» EXERCISE DESCRIPTION
If a line in the listing below includes the string "zener", pull it out.

━━━ SOURCE INFORMATION

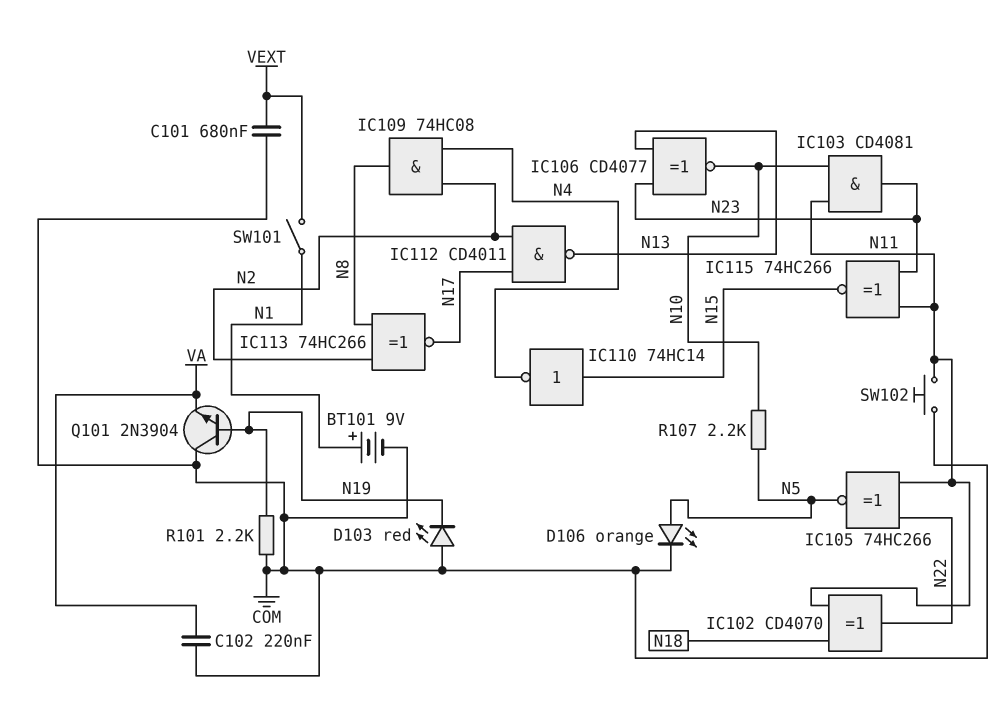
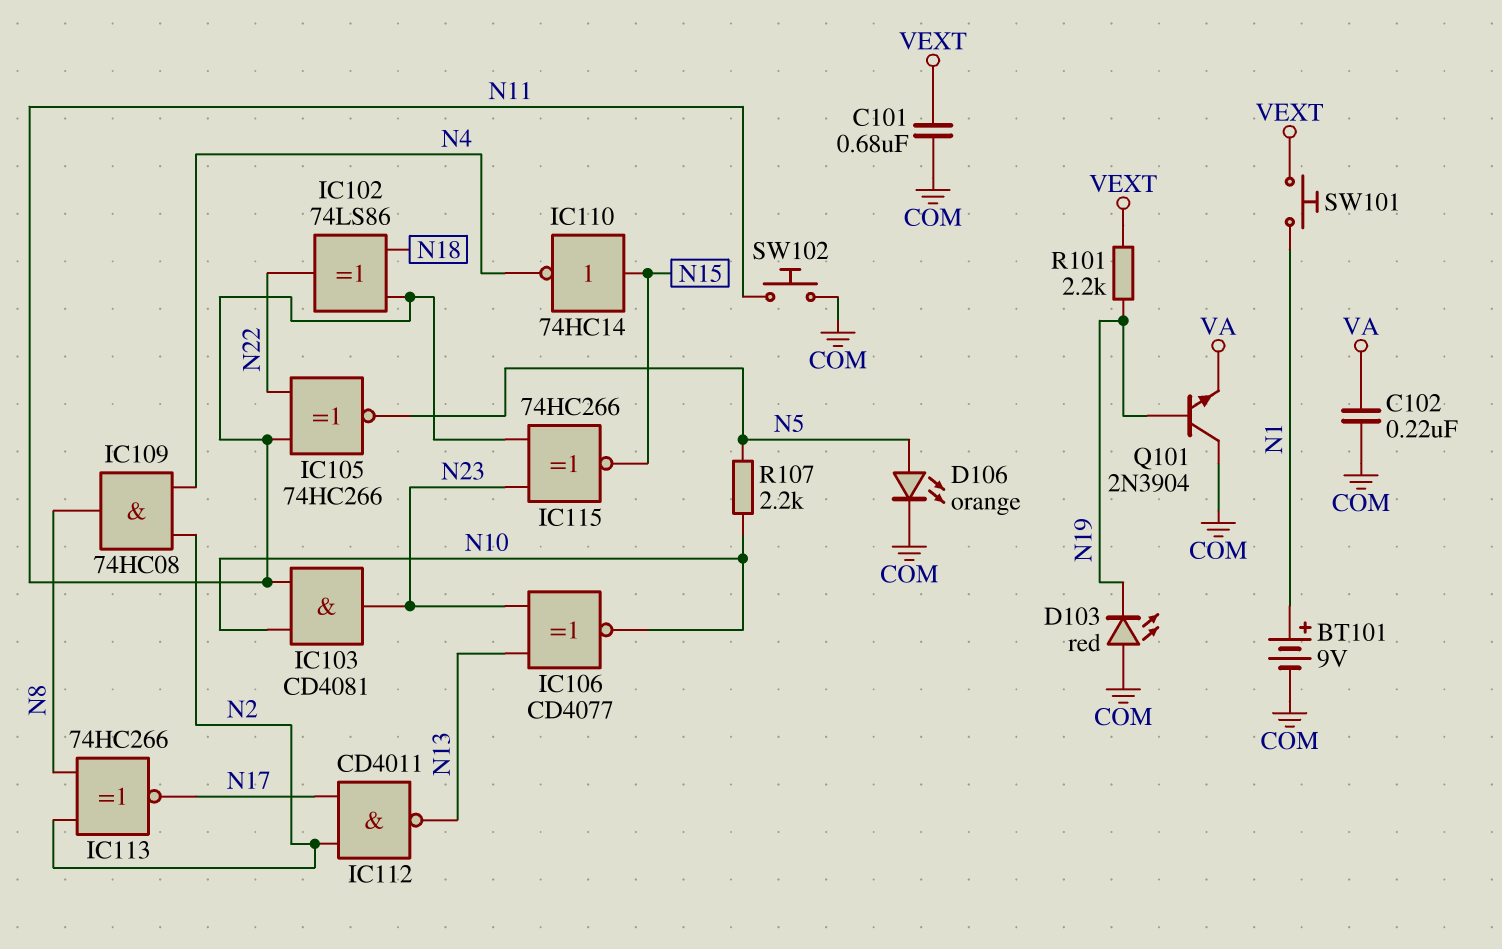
IC102: XOR CD4070 (in N11, in N18, out N22) -> XOR 74LS86 (in N11, in N18, out N22)
R101: 2.2k (COM, N19) -> 2.2k (N19, VEXT)
SW101: switch (N1, VEXT) -> button (N1, VEXT)

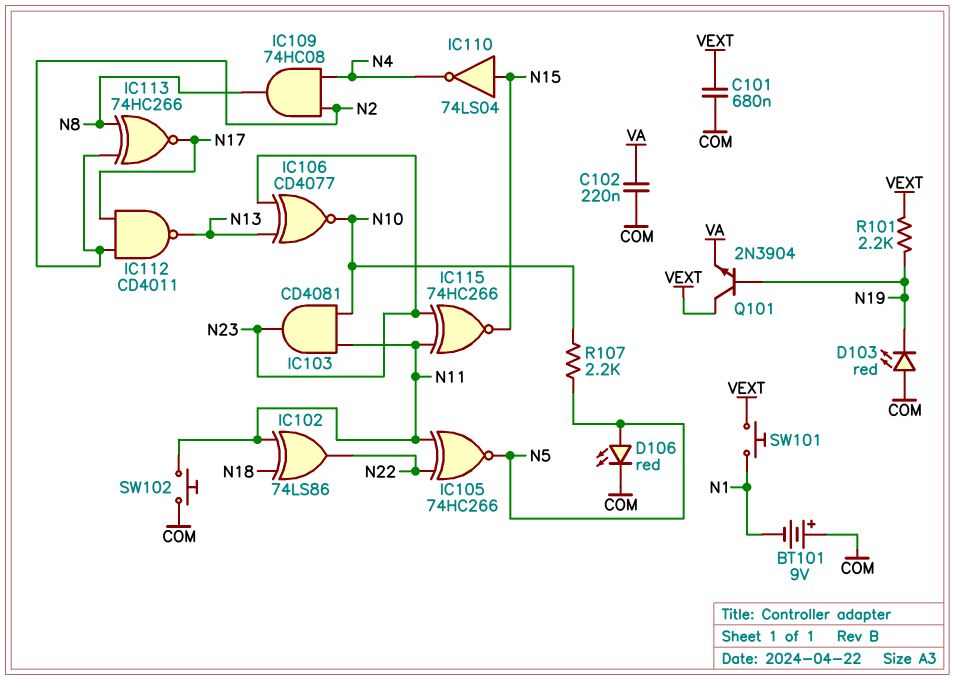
BT101: 9V (plus N1, minus COM) -> 9V (plus COM, minus N1)
D106: LED orange (A N5, K COM) -> LED red (A N5, K COM)
IC110: NOT 74HC14 (in N15, out N4) -> NOT 74LS04 (in N15, out N4)
Q101: NPN 2N3904 (B N19, C COM, E VA) -> NPN 2N3904 (B N19, C VEXT, E VA)

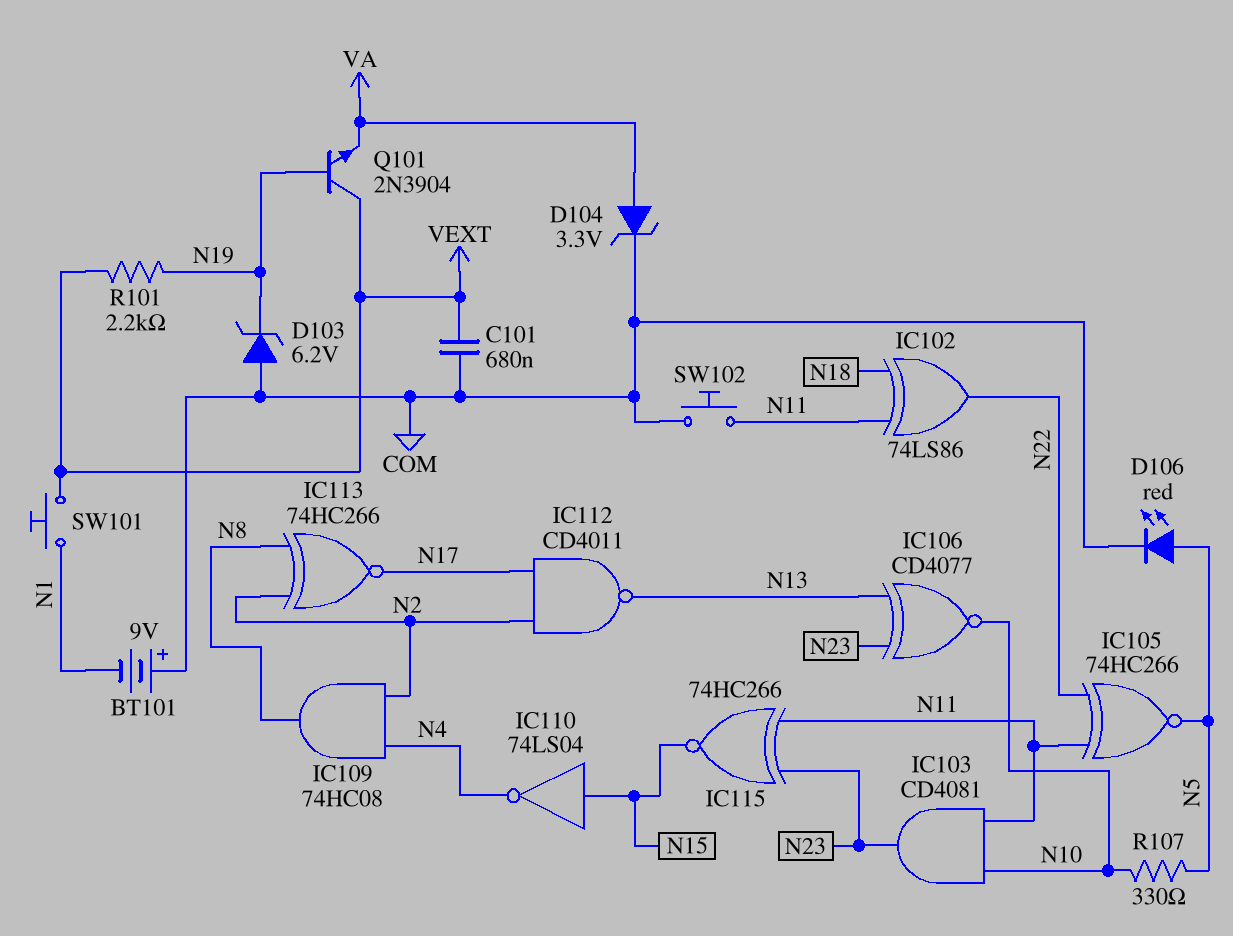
C102: 220nF (COM, VA) -> none
D103: LED red (A COM, K N19) -> zener 6.2V (A COM, K N19)
D104: none -> zener 3.3V (A VA, K COM)
R107: 2.2k (N5, N10) -> 330 (N5, N10)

━━━━━━

» SOLUTION TO THE PROBLEM
D103: LED red (A COM, K N19) -> zener 6.2V (A COM, K N19)
D104: none -> zener 3.3V (A VA, K COM)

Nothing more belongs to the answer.